• [Work instruction]: Among the entries below, copy only the span from the line containing "grey cylinder [722,192,761,245]" through the line containing "none -> blue duck [471,145,535,192]". Do so exactly, and skip the pictures.

Object tracking records
>>>>

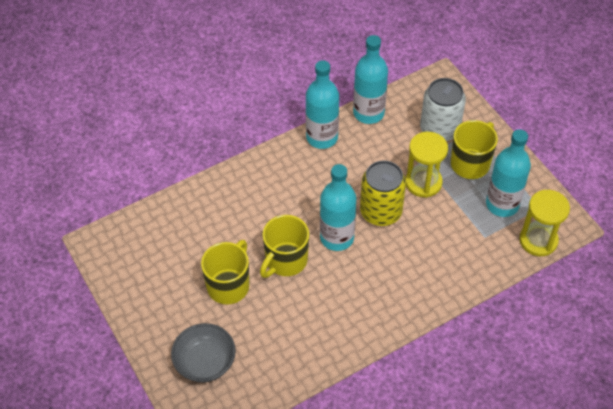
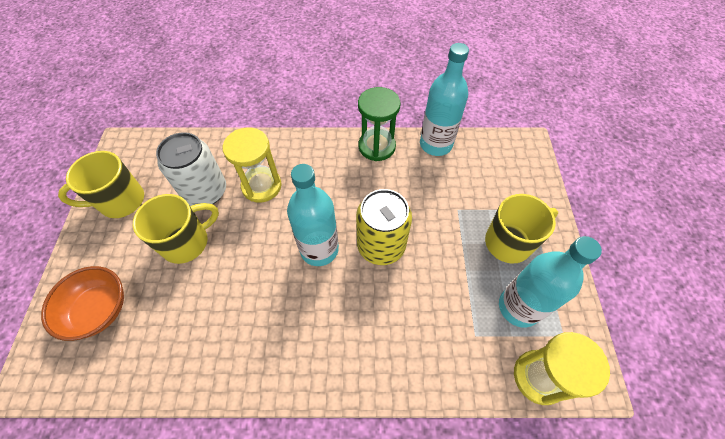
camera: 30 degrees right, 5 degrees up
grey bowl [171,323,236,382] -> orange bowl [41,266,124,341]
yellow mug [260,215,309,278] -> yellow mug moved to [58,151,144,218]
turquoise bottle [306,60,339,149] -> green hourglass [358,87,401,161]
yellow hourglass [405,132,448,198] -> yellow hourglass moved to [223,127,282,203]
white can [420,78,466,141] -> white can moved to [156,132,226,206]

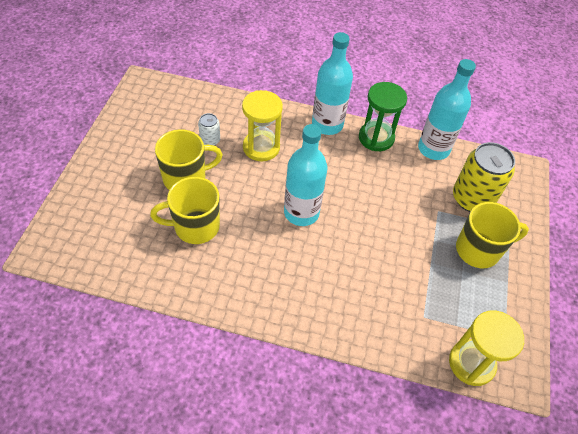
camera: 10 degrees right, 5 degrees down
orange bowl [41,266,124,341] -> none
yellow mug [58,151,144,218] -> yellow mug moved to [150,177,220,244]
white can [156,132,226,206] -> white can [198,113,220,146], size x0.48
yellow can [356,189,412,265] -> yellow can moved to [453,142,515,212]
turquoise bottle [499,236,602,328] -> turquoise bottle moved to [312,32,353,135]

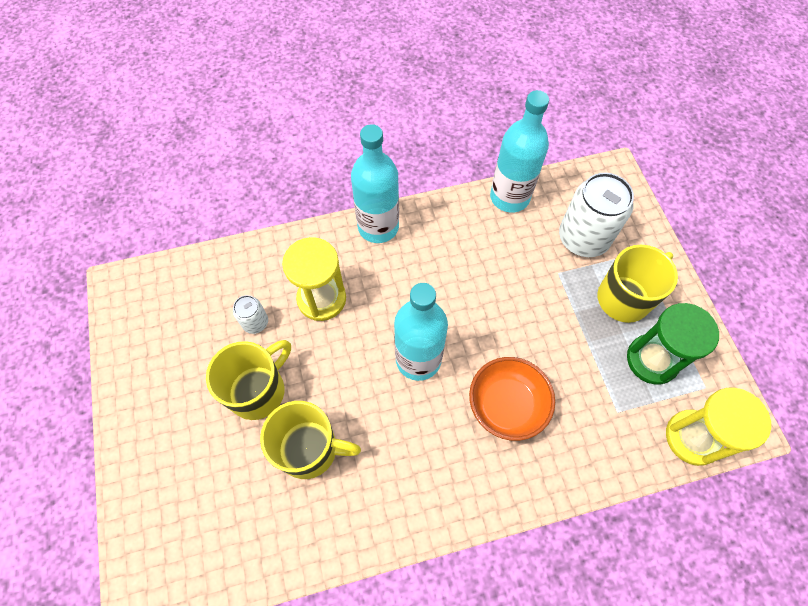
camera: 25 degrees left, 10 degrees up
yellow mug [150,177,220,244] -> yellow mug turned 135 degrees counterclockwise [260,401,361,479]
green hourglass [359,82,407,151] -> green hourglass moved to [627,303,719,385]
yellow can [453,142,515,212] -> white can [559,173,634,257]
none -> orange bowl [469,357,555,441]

<<<<
>>>>

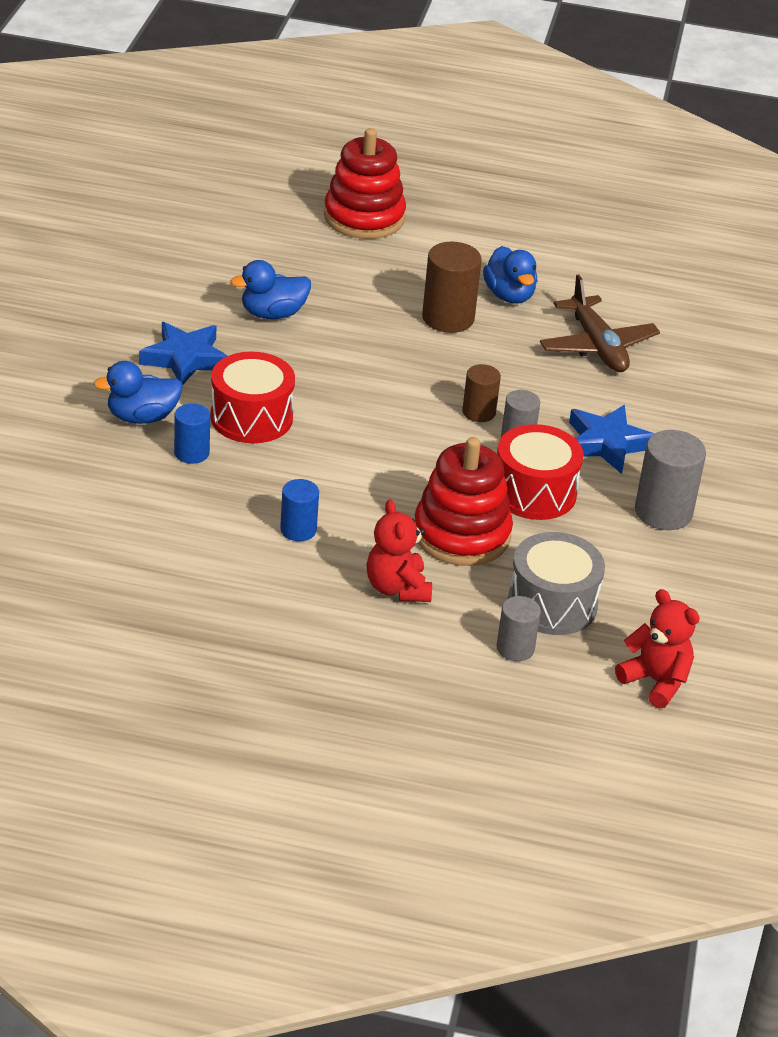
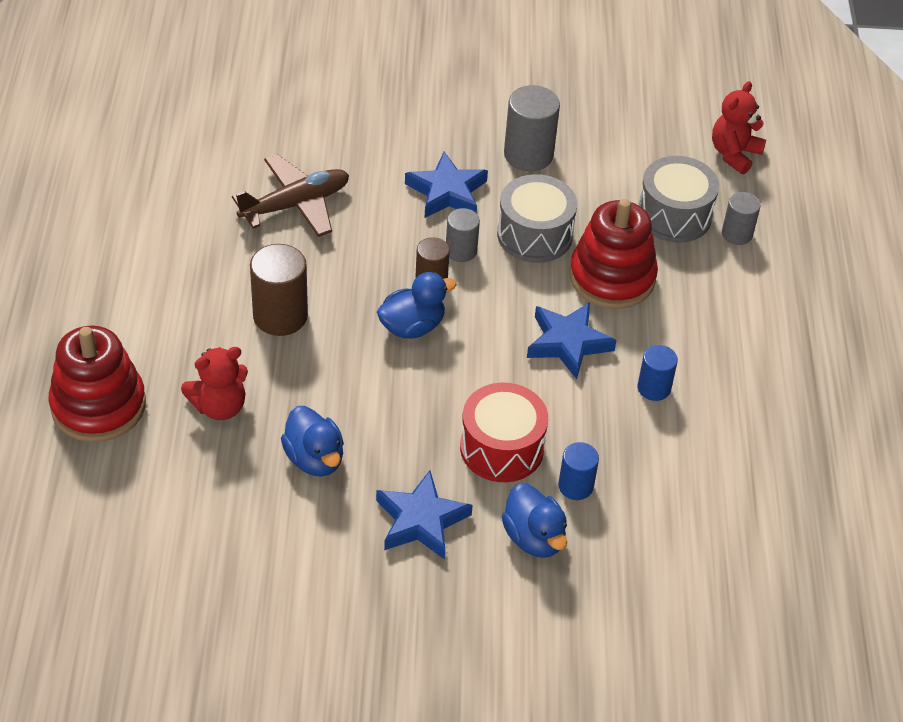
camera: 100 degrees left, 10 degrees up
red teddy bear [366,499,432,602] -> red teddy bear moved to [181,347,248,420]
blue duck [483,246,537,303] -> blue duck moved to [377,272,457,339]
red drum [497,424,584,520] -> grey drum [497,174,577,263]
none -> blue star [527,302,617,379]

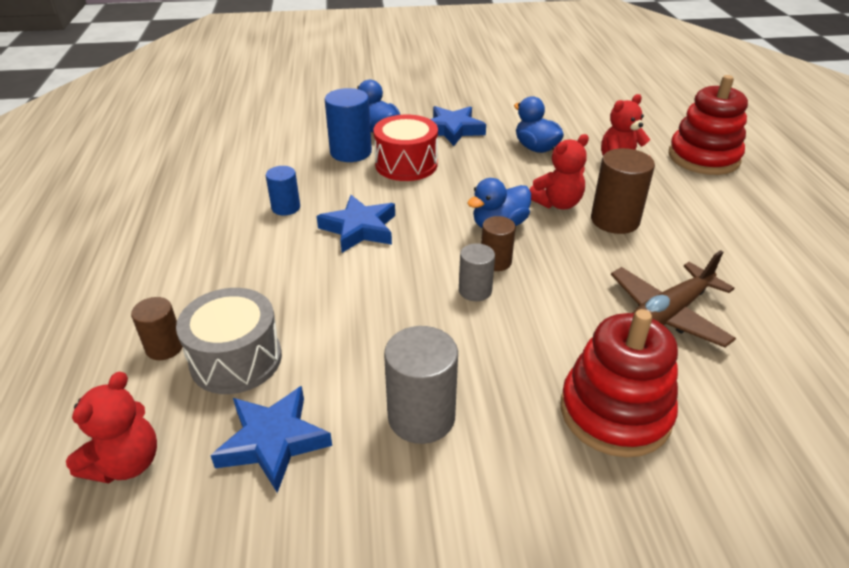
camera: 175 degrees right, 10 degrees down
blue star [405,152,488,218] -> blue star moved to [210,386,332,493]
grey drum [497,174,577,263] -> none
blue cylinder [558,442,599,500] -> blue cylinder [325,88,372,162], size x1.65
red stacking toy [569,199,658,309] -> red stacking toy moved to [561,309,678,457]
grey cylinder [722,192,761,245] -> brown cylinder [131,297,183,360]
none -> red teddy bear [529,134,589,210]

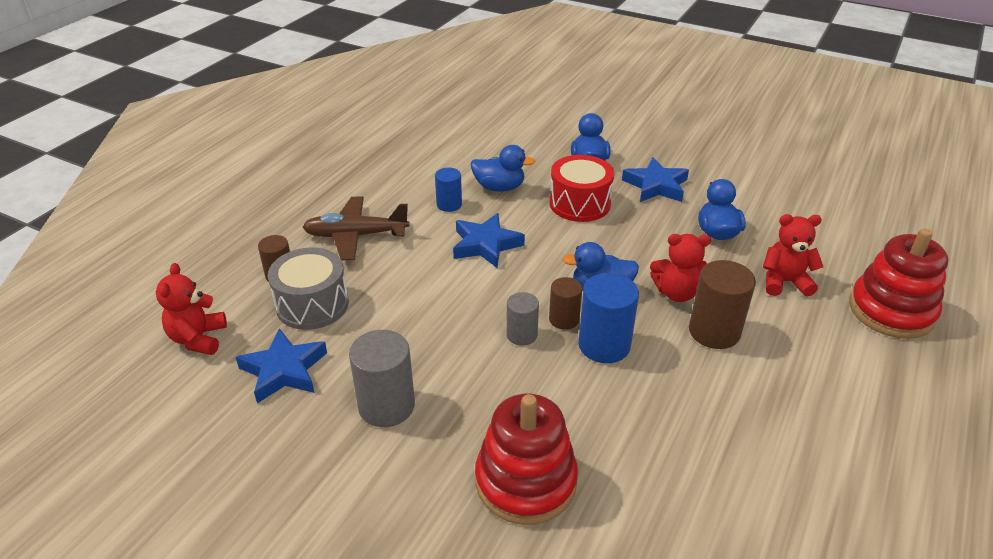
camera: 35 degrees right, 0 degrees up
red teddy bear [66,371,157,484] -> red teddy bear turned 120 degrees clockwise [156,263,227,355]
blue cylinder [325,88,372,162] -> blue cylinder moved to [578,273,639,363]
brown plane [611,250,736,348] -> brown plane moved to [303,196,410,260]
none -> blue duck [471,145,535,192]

<<<<
>>>>

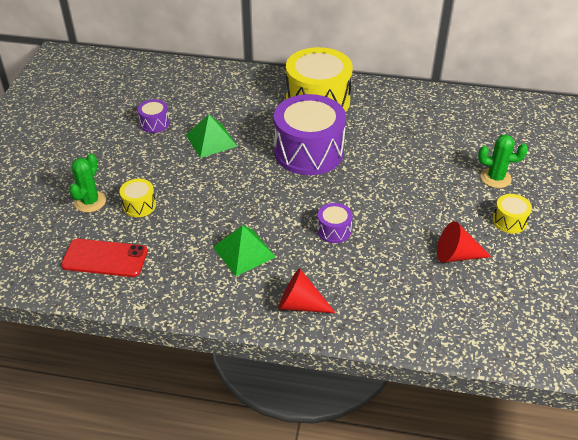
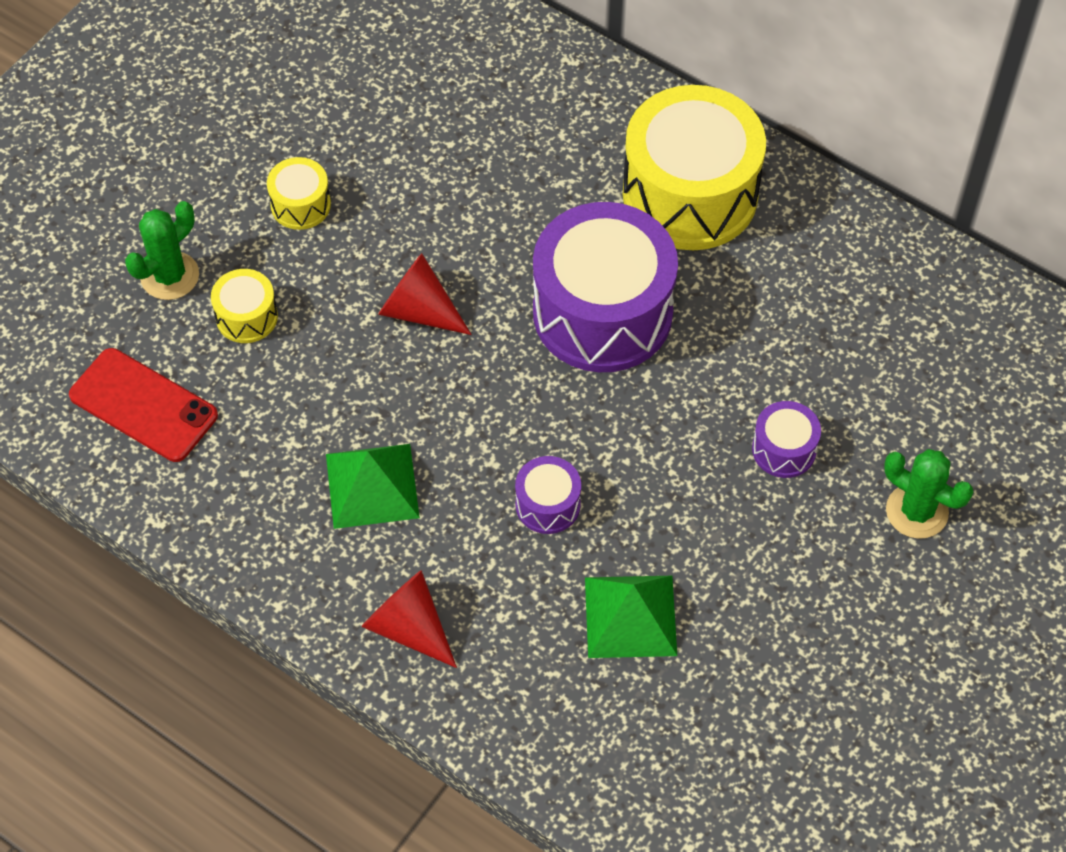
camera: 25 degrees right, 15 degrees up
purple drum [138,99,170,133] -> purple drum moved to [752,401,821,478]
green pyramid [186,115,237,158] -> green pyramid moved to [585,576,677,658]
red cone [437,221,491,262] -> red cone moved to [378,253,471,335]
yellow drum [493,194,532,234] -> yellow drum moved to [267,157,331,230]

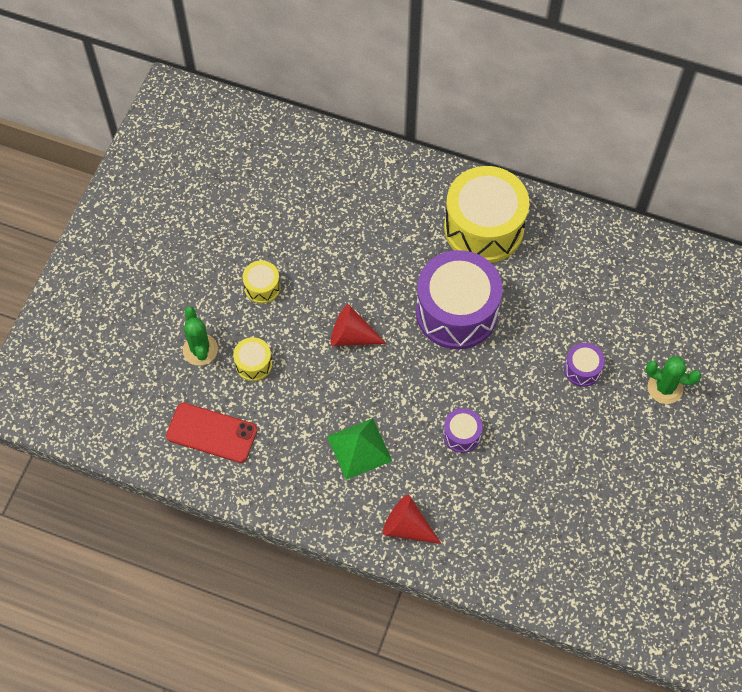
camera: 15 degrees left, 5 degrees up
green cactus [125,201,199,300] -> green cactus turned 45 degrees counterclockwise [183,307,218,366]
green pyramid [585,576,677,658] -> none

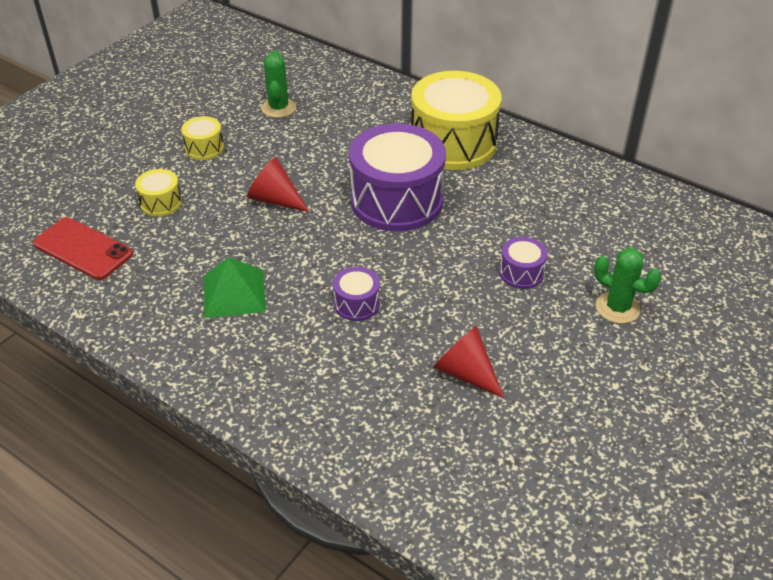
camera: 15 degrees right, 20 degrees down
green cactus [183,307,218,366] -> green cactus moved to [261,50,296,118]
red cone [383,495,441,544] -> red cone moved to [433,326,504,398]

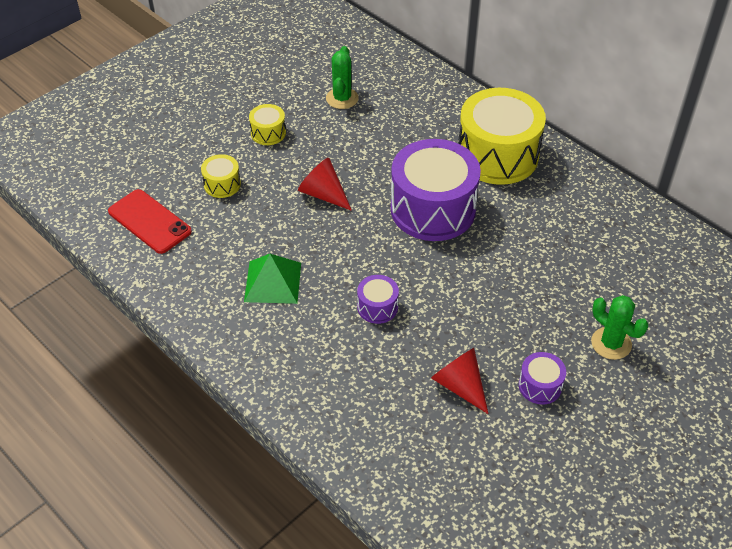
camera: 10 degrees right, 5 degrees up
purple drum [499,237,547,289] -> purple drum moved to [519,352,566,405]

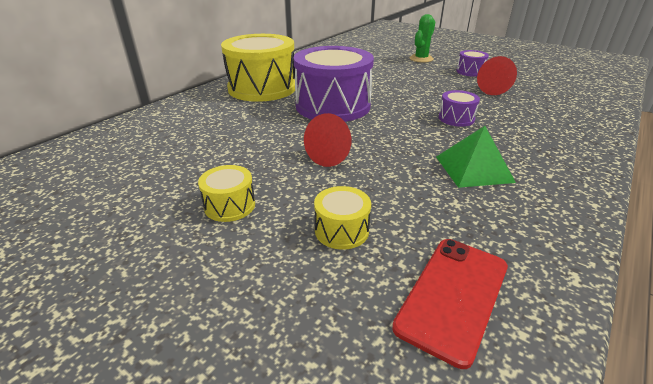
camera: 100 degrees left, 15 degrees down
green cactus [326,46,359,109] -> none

<<<<

• [Written solution]:
grey cylinder [722,192,761,245] -> brown cylinder [131,297,183,360]
none -> red teddy bear [529,134,589,210]

camera: 35 degrees right, 0 degrees up
red teddy bear [66,371,157,484] -> red teddy bear turned 120 degrees clockwise [156,263,227,355]
blue cylinder [325,88,372,162] -> blue cylinder moved to [578,273,639,363]
brown plane [611,250,736,348] -> brown plane moved to [303,196,410,260]
none -> blue duck [471,145,535,192]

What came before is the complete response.